### ENTRIES SUPPLIED
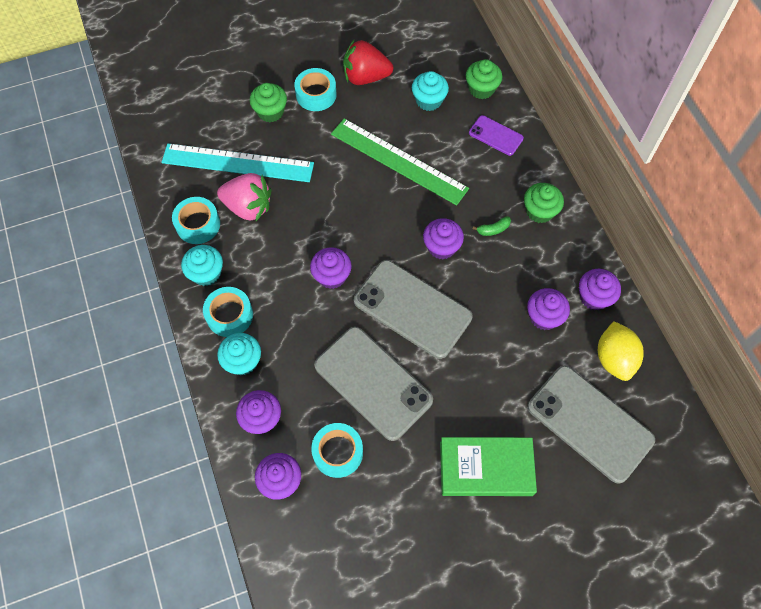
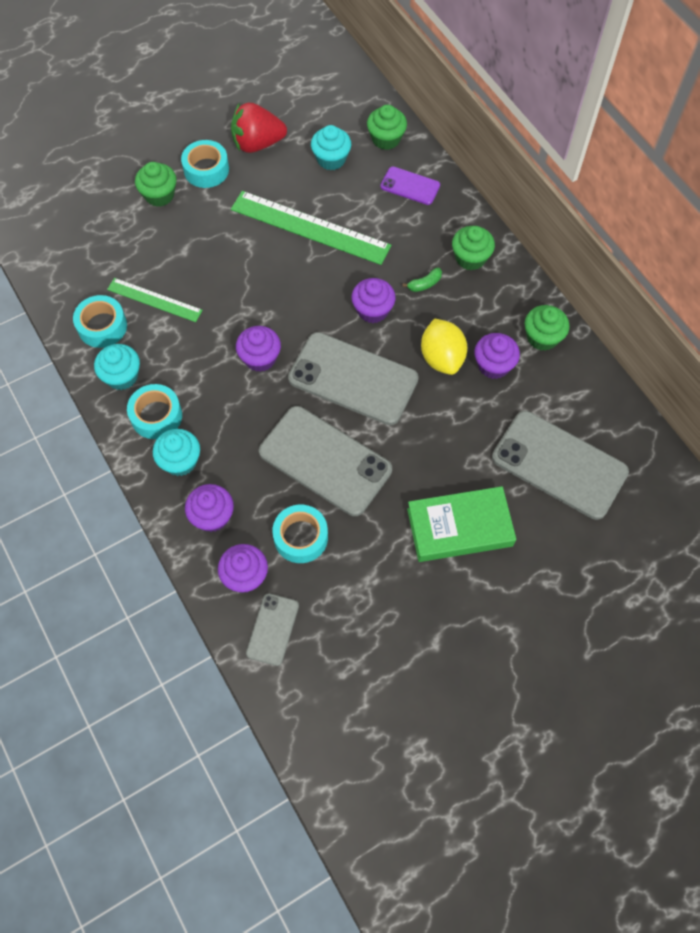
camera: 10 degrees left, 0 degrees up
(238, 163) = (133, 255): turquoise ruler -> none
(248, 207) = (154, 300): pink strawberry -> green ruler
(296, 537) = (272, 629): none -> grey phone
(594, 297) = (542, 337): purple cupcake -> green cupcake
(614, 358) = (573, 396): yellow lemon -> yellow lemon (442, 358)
######
### ENTRIES SUPPLIED
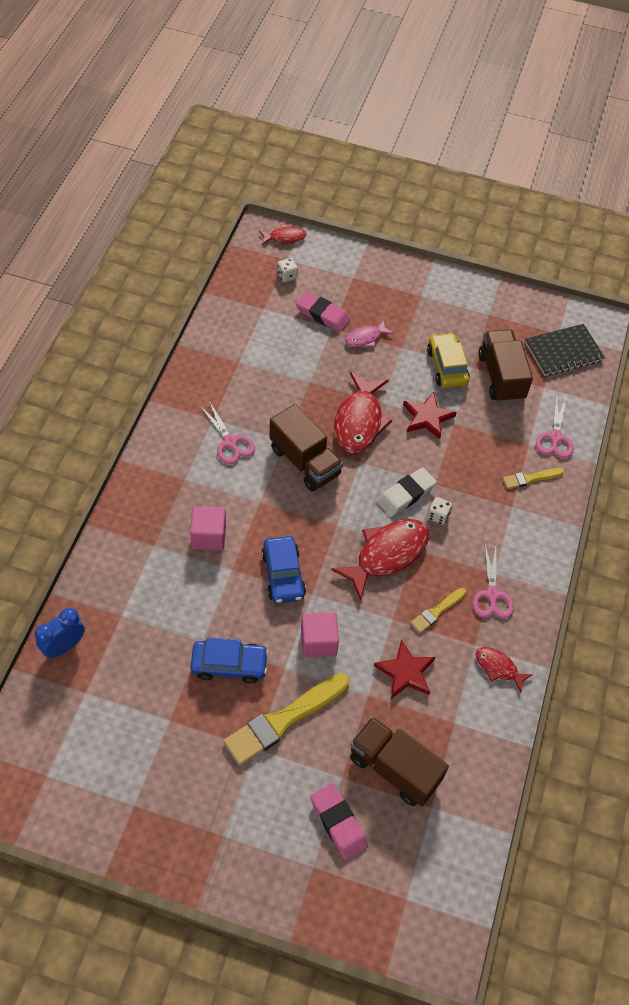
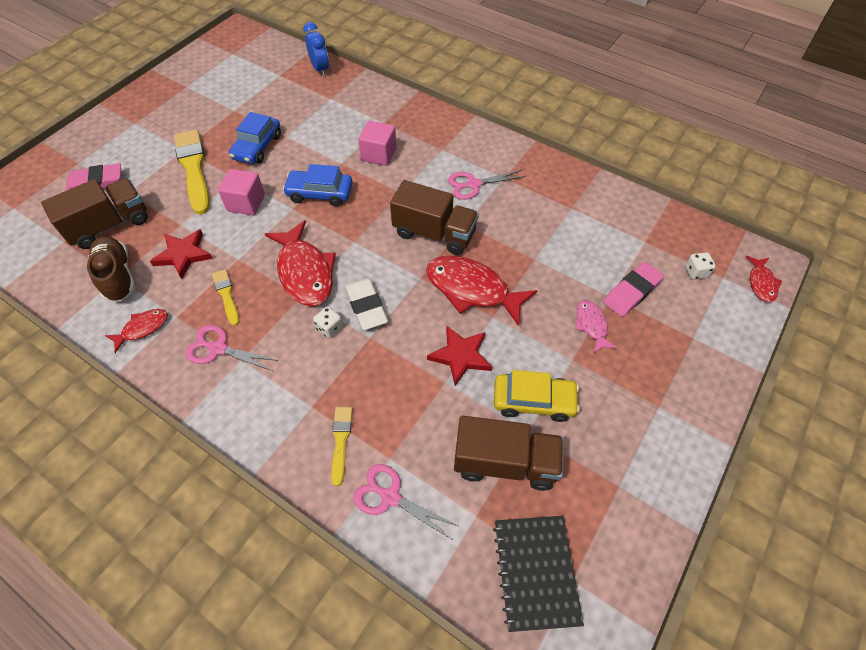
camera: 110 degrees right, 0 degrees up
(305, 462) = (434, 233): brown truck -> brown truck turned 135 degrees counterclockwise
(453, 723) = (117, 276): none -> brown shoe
######
### ENTRIES SUPPLIED
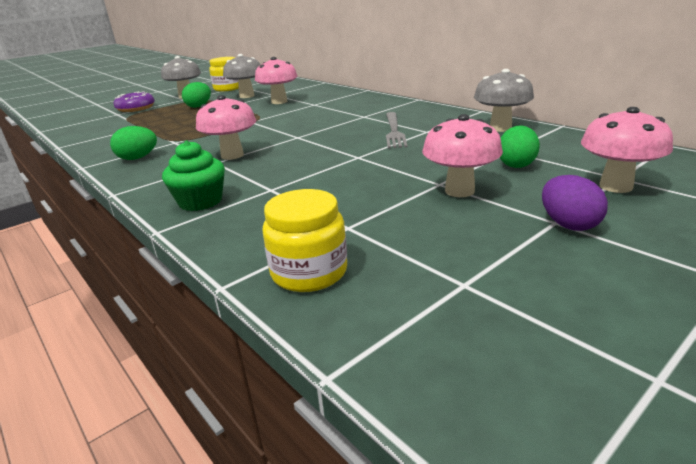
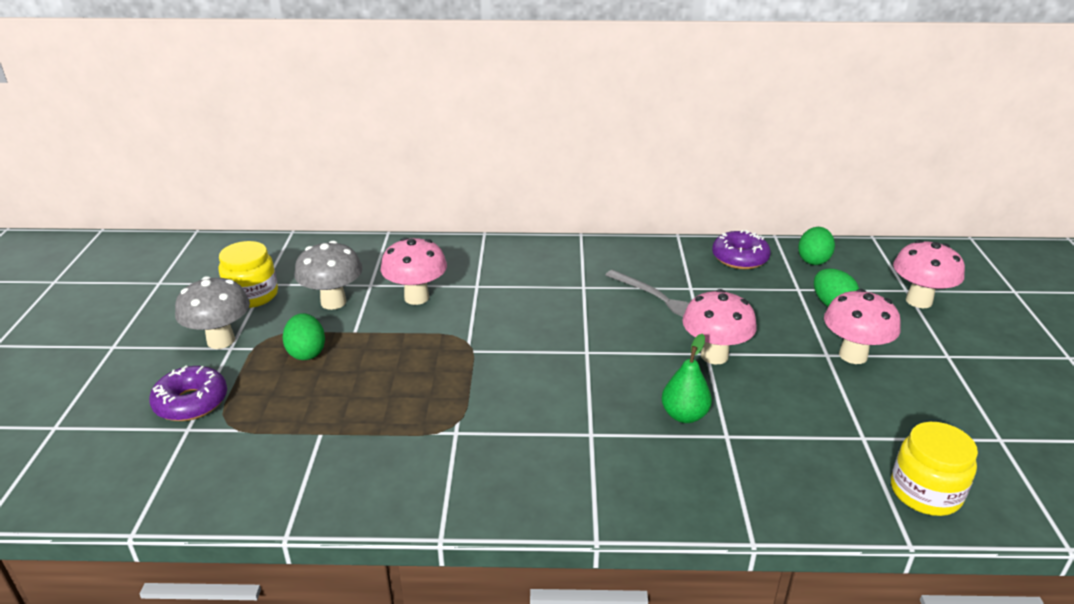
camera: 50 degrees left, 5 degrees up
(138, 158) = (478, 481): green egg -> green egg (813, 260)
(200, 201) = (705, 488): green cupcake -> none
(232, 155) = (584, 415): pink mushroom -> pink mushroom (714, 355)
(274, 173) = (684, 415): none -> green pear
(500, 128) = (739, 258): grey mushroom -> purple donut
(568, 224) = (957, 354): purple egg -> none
######
- [EXERCISE DETAILS]: Please give again the lines above between the line holding "(248, 207) = (154, 300): pink" and the line holding "(614, 358) = (573, 396): yellow", inclusive, exactly as they are and with nothing added.

- [RESPONSE]:
(248, 207) = (154, 300): pink strawberry -> green ruler
(296, 537) = (272, 629): none -> grey phone
(594, 297) = (542, 337): purple cupcake -> green cupcake
(614, 358) = (573, 396): yellow lemon -> yellow lemon (442, 358)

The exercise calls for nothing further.